**EXERCISE GOAL**
In the listing below, start your output at the line with "(314, 246) = (305, 233): black" and end it after the line with "(638, 585) = (471, 628): none -> blue can", copying every line exactly.

..............................

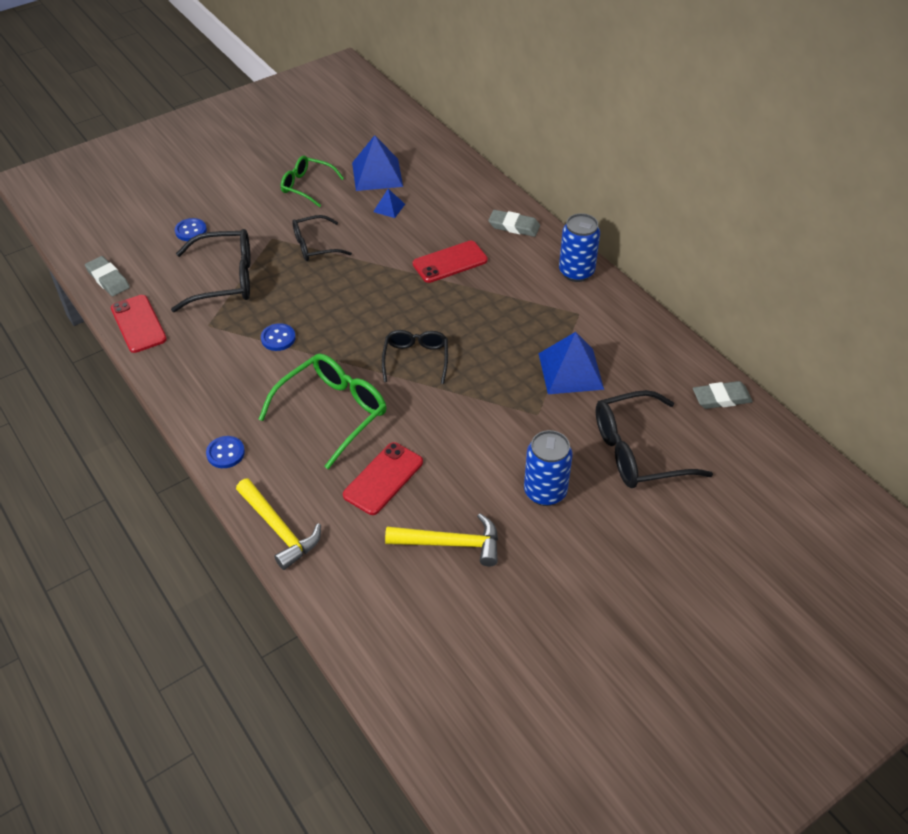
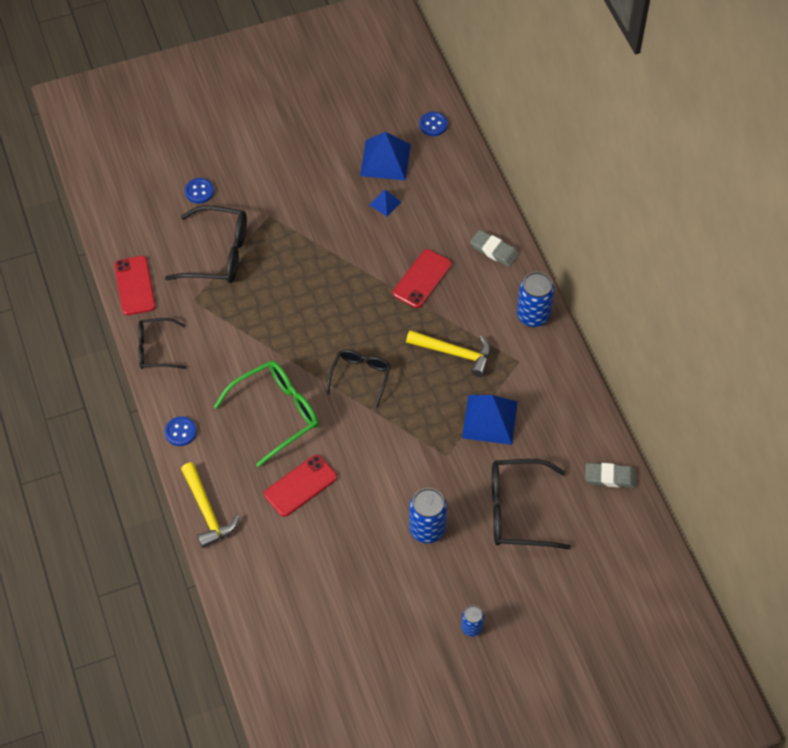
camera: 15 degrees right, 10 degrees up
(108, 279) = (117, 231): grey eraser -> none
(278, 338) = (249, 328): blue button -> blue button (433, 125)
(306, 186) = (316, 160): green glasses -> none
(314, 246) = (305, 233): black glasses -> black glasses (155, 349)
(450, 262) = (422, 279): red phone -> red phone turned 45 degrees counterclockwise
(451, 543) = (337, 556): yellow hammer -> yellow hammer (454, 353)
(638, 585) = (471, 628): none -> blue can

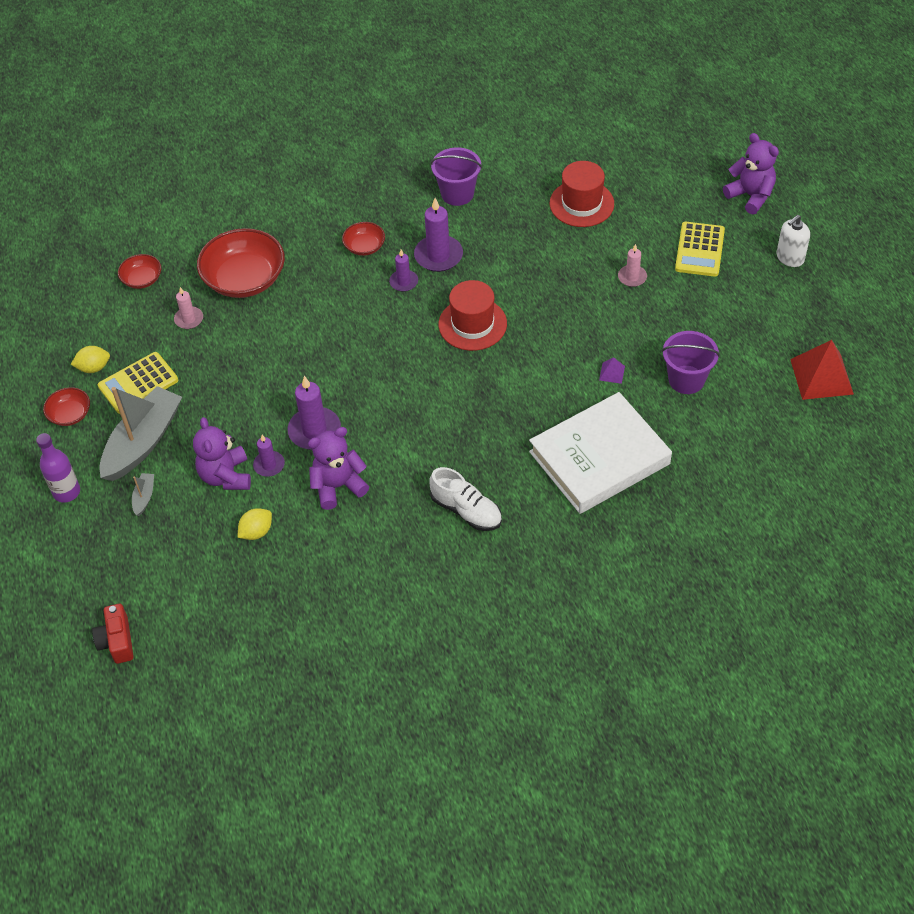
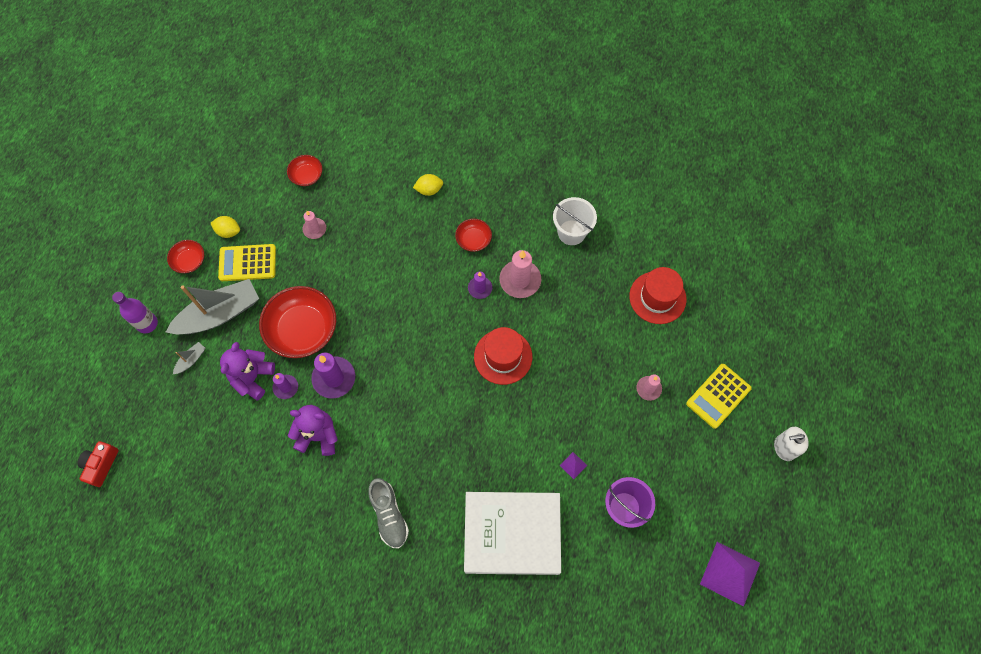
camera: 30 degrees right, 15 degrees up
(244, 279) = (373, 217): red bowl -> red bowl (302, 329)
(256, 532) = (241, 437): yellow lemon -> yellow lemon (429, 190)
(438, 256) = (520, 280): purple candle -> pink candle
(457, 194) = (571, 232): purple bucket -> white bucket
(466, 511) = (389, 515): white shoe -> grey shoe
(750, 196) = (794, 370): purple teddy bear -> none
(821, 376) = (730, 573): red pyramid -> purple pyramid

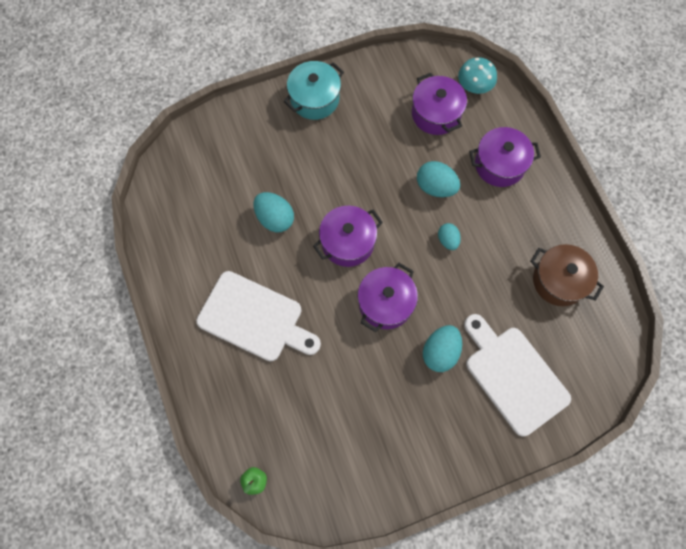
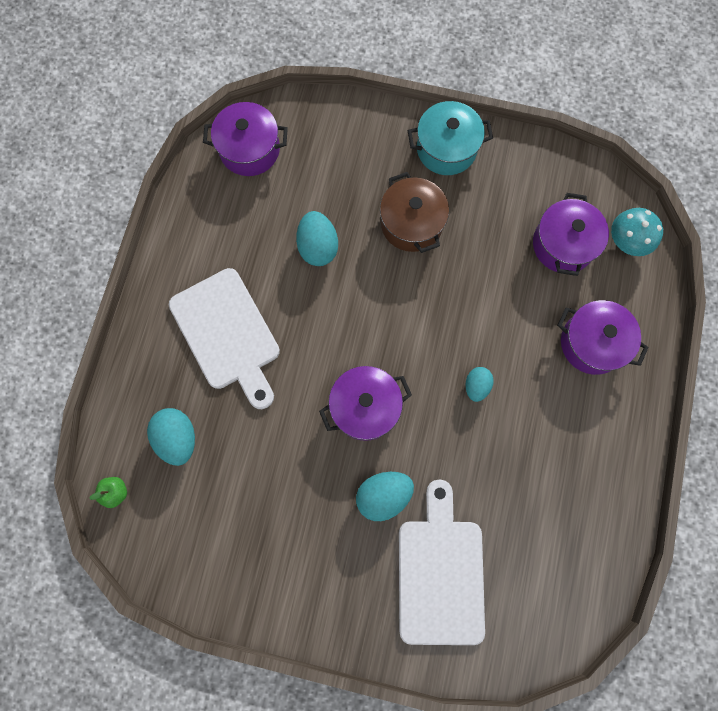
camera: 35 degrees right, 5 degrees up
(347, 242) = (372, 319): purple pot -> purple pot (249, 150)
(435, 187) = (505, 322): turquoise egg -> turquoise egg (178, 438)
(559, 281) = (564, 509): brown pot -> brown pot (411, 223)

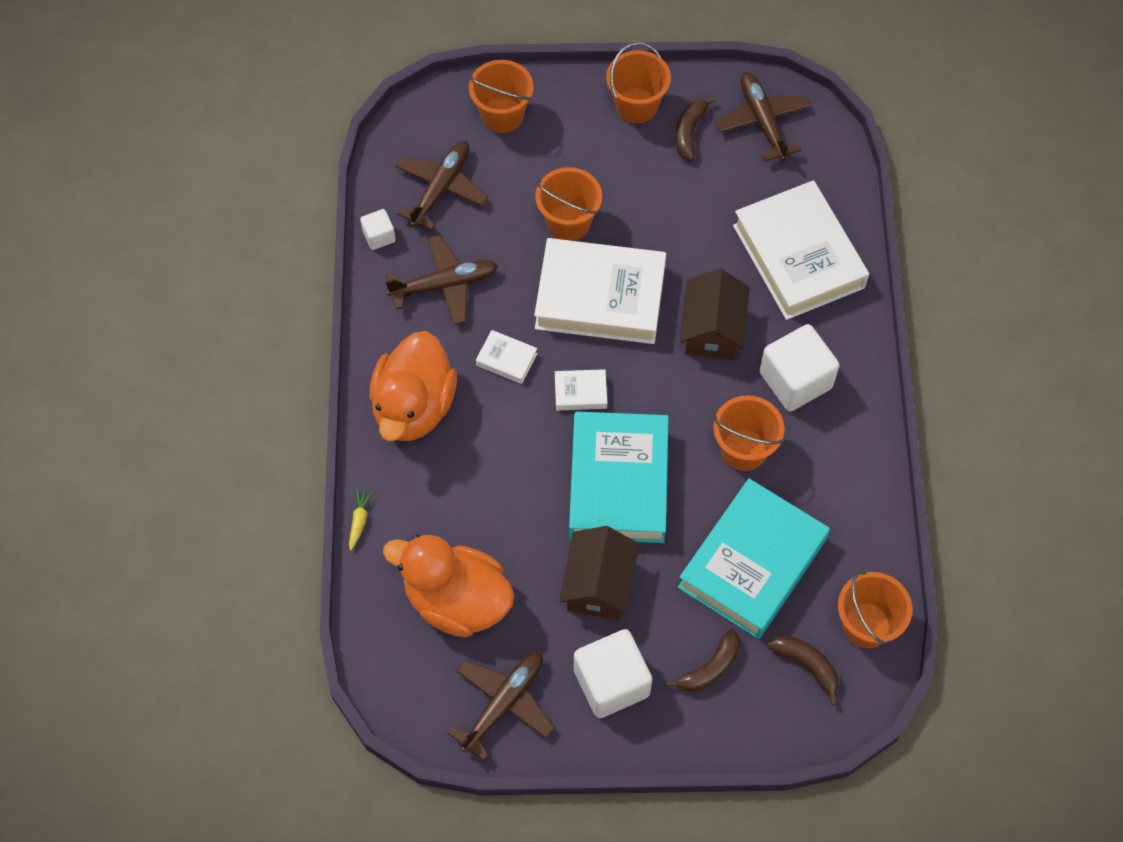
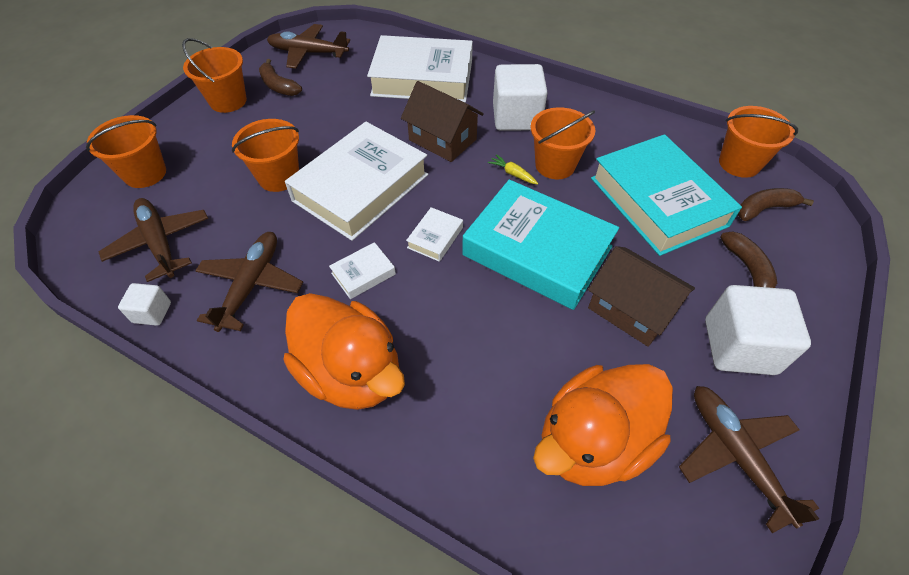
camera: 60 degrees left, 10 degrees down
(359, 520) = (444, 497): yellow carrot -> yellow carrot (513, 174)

..............................

**YOUR RESPONSE**
(314, 246) = (305, 233): black glasses -> black glasses (155, 349)
(450, 262) = (422, 279): red phone -> red phone turned 45 degrees counterclockwise
(451, 543) = (337, 556): yellow hammer -> yellow hammer (454, 353)
(638, 585) = (471, 628): none -> blue can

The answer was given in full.